=== Collected material ===
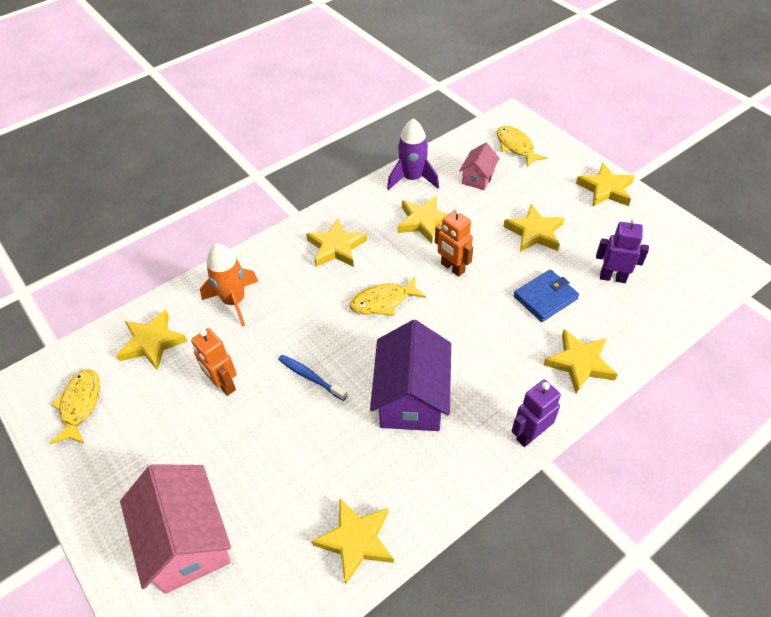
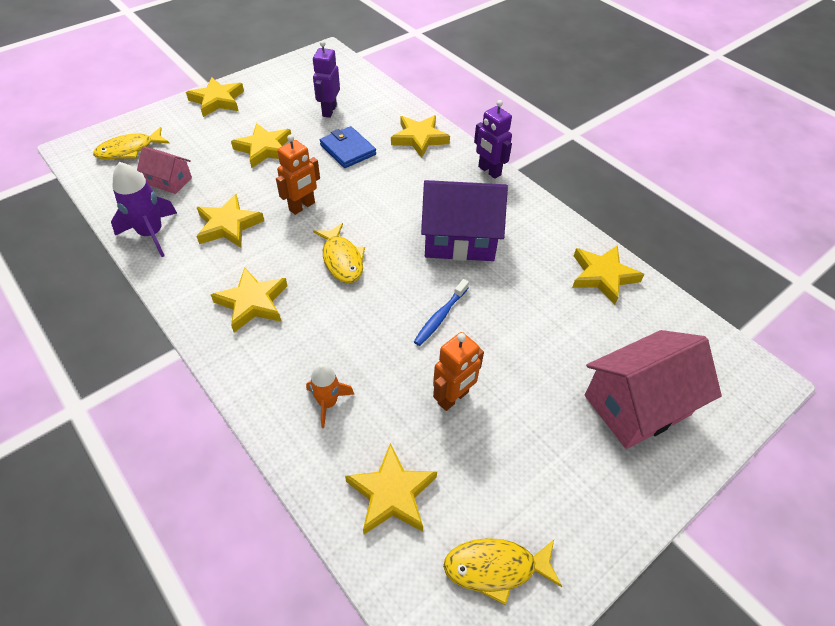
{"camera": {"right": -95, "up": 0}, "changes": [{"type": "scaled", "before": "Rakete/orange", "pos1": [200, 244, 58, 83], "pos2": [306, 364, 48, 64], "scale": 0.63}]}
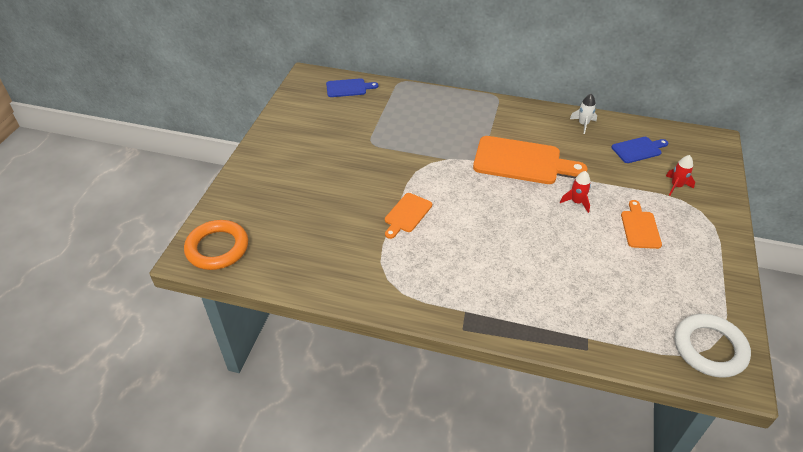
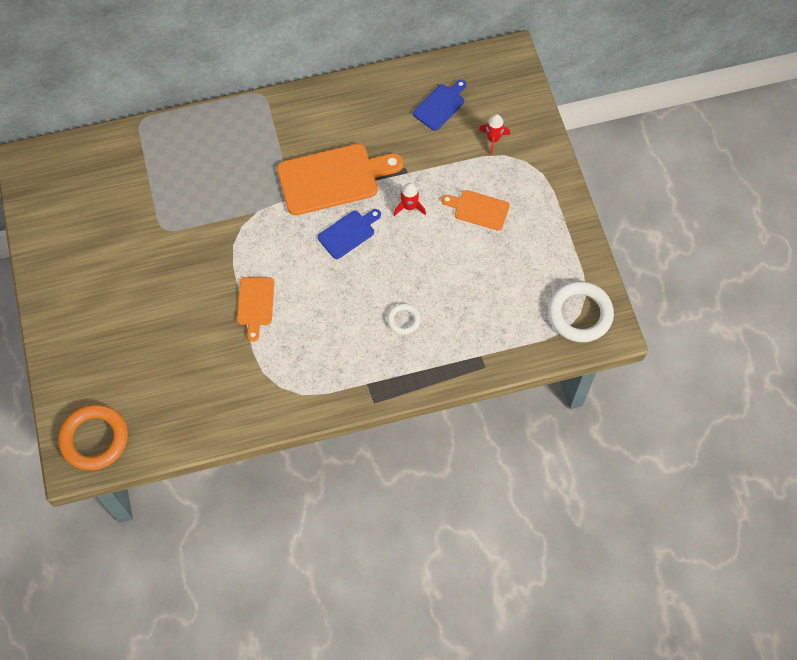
{"camera": {"right": -30, "up": 20}, "changes": [{"type": "gone", "before": "Rakete/weiß", "pos1": [570, 94, 27, 40]}, {"type": "new", "after": "Ring/weiß", "pos2": [387, 303, 34, 32]}, {"type": "shifted", "before": "Schneidebrett/blau", "pos1": [326, 78, 52, 19], "pos2": [318, 209, 63, 50]}, {"type": "rotated", "before": "Schneidebrett/orange", "pos1": [621, 200, 41, 49], "pos2": [442, 190, 68, 41], "turn": -45}]}
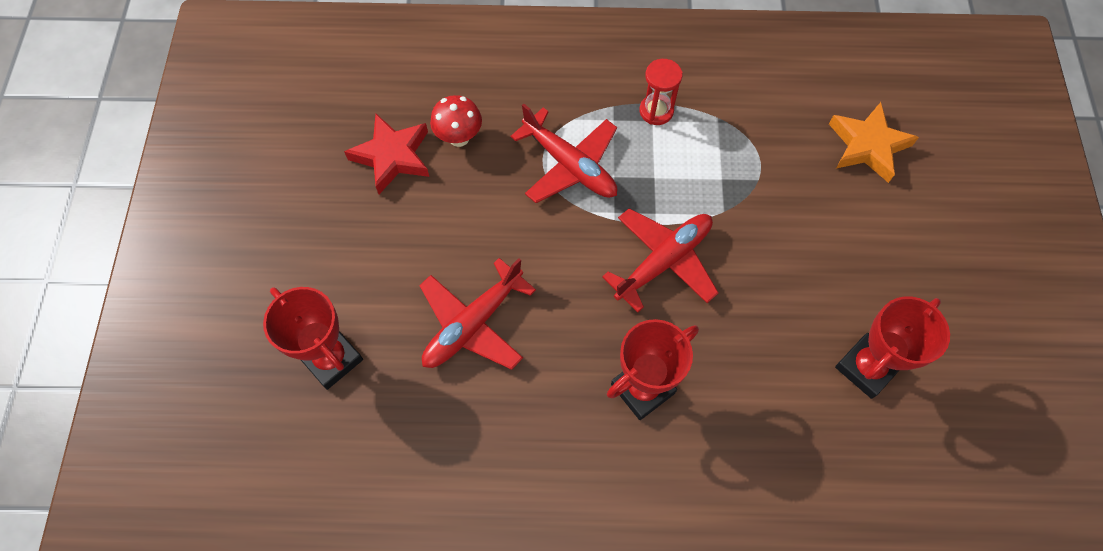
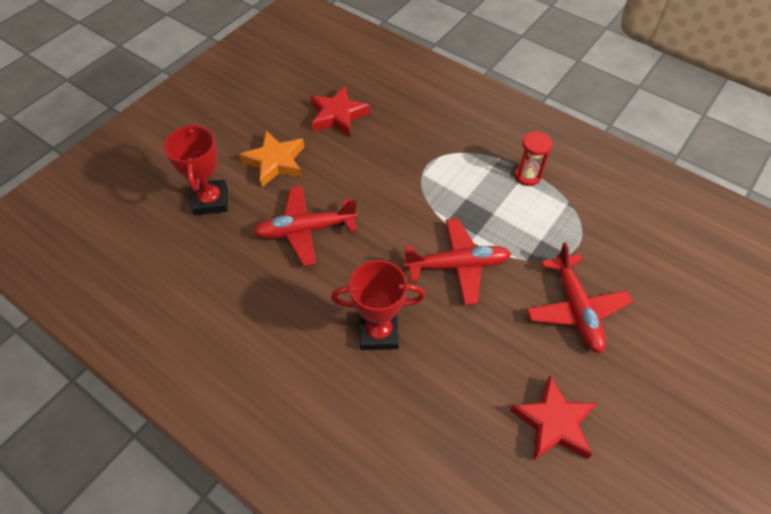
{"camera": {"right": 35, "up": -10}, "changes": [{"type": "gone", "before": "Pilz/rot", "pos1": [430, 95, 52, 52]}, {"type": "shifted", "before": "Flugzeug/rot", "pos1": [510, 104, 107, 99], "pos2": [526, 242, 107, 111]}, {"type": "shifted", "before": "Stern/orange", "pos1": [829, 102, 90, 81], "pos2": [239, 131, 65, 56]}, {"type": "swapped", "before": "Pokal/rot", "after": "Stern/rot", "pos1": [835, 296, 115, 103], "pos2": [510, 376, 88, 84]}]}
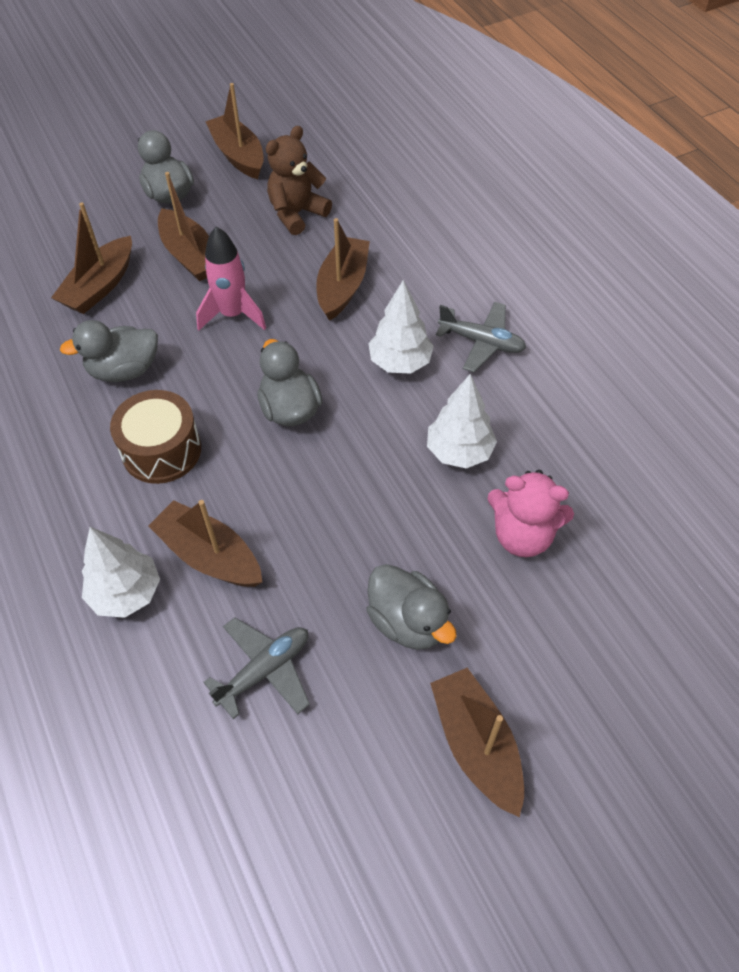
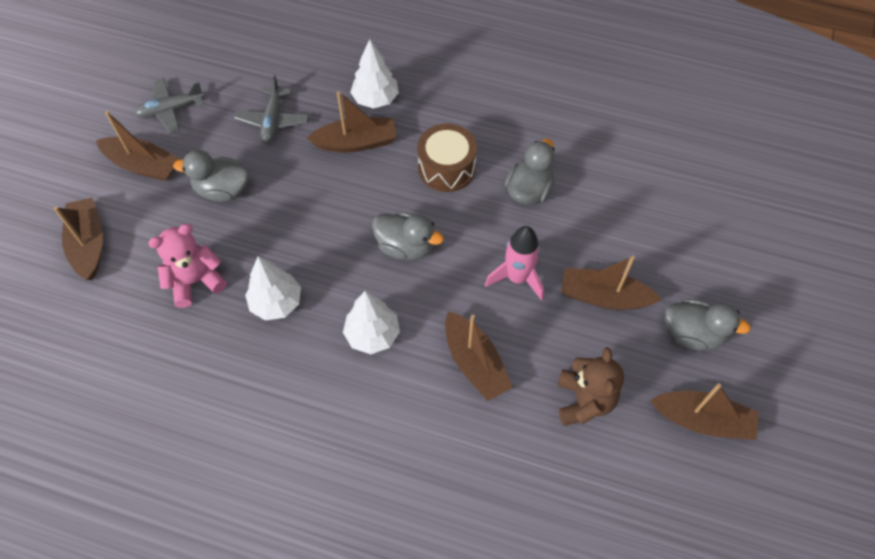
{"camera": {"right": 135, "up": 5}, "changes": [{"type": "shifted", "before": "Boot/braun", "pos1": [51, 202, 81, 112], "pos2": [54, 198, 49, 82]}, {"type": "shifted", "before": "Flugzeug/grau", "pos1": [436, 302, 90, 70], "pos2": [134, 78, 70, 56]}]}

=== Work to be completed ===
With the pictures omitted, print each line of the data above precisely as given.

=== Result below ===
{"camera": {"right": -95, "up": 0}, "changes": [{"type": "scaled", "before": "Rakete/orange", "pos1": [200, 244, 58, 83], "pos2": [306, 364, 48, 64], "scale": 0.63}]}
{"camera": {"right": -30, "up": 20}, "changes": [{"type": "gone", "before": "Rakete/weiß", "pos1": [570, 94, 27, 40]}, {"type": "new", "after": "Ring/weiß", "pos2": [387, 303, 34, 32]}, {"type": "shifted", "before": "Schneidebrett/blau", "pos1": [326, 78, 52, 19], "pos2": [318, 209, 63, 50]}, {"type": "rotated", "before": "Schneidebrett/orange", "pos1": [621, 200, 41, 49], "pos2": [442, 190, 68, 41], "turn": -45}]}
{"camera": {"right": 35, "up": -10}, "changes": [{"type": "gone", "before": "Pilz/rot", "pos1": [430, 95, 52, 52]}, {"type": "shifted", "before": "Flugzeug/rot", "pos1": [510, 104, 107, 99], "pos2": [526, 242, 107, 111]}, {"type": "shifted", "before": "Stern/orange", "pos1": [829, 102, 90, 81], "pos2": [239, 131, 65, 56]}, {"type": "swapped", "before": "Pokal/rot", "after": "Stern/rot", "pos1": [835, 296, 115, 103], "pos2": [510, 376, 88, 84]}]}
{"camera": {"right": 135, "up": 5}, "changes": [{"type": "shifted", "before": "Boot/braun", "pos1": [51, 202, 81, 112], "pos2": [54, 198, 49, 82]}, {"type": "shifted", "before": "Flugzeug/grau", "pos1": [436, 302, 90, 70], "pos2": [134, 78, 70, 56]}]}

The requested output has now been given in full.